┌─ INPUT

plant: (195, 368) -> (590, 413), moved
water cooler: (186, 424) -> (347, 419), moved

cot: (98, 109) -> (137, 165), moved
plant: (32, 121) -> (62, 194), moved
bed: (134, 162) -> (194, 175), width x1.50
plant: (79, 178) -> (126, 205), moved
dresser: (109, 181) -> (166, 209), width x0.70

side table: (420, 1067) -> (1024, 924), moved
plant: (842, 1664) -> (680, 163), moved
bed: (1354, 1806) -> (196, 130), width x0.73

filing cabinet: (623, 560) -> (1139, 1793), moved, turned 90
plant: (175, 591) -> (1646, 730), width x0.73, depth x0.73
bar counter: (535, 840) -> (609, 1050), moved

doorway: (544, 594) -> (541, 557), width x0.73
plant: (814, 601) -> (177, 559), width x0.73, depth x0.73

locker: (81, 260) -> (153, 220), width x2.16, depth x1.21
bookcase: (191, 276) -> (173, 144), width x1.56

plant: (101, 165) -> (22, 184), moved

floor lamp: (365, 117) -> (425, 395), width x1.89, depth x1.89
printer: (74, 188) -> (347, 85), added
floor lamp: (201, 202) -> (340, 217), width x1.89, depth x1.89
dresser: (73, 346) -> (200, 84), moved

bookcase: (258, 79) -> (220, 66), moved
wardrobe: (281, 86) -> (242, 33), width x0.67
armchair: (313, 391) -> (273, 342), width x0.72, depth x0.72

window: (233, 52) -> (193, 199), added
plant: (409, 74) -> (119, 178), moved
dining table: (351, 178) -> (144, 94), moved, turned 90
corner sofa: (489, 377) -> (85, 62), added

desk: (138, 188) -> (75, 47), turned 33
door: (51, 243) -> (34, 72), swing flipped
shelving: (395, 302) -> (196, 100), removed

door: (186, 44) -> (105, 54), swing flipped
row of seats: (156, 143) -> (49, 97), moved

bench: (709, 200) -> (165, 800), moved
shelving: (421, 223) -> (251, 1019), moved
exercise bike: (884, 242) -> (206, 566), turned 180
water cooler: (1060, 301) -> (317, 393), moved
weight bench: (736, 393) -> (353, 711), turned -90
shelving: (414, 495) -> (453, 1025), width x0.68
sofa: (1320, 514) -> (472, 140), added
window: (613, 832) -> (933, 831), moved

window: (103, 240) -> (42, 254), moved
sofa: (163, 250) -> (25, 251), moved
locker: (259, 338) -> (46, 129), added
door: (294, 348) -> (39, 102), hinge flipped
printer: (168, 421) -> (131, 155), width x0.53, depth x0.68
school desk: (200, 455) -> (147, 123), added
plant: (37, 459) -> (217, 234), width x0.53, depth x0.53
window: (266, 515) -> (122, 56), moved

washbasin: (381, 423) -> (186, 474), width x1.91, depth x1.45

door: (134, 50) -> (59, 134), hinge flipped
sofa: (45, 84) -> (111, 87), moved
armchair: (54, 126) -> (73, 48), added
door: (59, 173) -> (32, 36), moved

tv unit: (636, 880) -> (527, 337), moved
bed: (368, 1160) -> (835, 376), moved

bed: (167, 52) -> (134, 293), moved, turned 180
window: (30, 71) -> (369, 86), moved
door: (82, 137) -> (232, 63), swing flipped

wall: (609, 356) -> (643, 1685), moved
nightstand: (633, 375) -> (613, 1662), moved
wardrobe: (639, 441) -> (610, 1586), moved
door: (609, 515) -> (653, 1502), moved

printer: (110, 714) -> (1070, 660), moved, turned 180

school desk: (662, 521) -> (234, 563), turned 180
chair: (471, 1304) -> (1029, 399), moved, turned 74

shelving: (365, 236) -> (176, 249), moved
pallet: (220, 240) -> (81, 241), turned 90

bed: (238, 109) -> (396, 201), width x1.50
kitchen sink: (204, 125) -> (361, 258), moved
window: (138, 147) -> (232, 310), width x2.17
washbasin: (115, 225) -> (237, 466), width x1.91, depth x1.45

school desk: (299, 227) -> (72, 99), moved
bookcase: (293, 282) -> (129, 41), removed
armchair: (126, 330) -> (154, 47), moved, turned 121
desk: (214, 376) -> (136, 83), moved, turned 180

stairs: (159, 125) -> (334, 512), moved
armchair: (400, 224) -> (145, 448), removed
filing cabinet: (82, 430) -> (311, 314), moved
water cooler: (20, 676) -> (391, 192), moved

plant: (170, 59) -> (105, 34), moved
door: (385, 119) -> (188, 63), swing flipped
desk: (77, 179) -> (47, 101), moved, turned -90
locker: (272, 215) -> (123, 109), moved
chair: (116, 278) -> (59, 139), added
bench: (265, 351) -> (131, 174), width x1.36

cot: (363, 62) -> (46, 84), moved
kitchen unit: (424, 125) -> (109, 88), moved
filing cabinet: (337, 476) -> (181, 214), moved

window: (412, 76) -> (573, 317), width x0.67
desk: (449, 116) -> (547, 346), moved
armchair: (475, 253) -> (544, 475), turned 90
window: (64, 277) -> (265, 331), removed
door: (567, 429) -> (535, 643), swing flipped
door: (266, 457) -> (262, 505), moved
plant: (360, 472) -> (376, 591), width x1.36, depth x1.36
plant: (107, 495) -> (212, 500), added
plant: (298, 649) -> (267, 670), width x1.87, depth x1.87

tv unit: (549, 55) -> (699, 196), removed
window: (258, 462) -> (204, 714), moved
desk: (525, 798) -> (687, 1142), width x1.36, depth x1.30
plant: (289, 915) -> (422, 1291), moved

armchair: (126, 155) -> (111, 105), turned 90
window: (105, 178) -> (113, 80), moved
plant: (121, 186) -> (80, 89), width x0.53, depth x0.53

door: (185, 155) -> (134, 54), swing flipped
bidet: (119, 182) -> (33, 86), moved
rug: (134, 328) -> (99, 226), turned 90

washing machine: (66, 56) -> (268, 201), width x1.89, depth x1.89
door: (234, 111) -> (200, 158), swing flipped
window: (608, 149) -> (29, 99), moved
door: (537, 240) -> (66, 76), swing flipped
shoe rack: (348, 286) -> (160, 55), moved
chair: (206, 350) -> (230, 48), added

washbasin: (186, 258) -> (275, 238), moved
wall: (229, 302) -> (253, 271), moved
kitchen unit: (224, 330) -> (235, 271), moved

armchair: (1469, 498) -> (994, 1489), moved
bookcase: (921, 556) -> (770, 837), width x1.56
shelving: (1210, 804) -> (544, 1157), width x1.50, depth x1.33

└─

TRY IT —
Retype exactly, and only, the lines above from the one where "window: (258, 462) -> (204, 714), moved" occurs up to and including the one where "door: (185, 155) -> (134, 54), swing flipped" occurs.

RESULT —
window: (258, 462) -> (204, 714), moved
desk: (525, 798) -> (687, 1142), width x1.36, depth x1.30
plant: (289, 915) -> (422, 1291), moved

armchair: (126, 155) -> (111, 105), turned 90
window: (105, 178) -> (113, 80), moved
plant: (121, 186) -> (80, 89), width x0.53, depth x0.53

door: (185, 155) -> (134, 54), swing flipped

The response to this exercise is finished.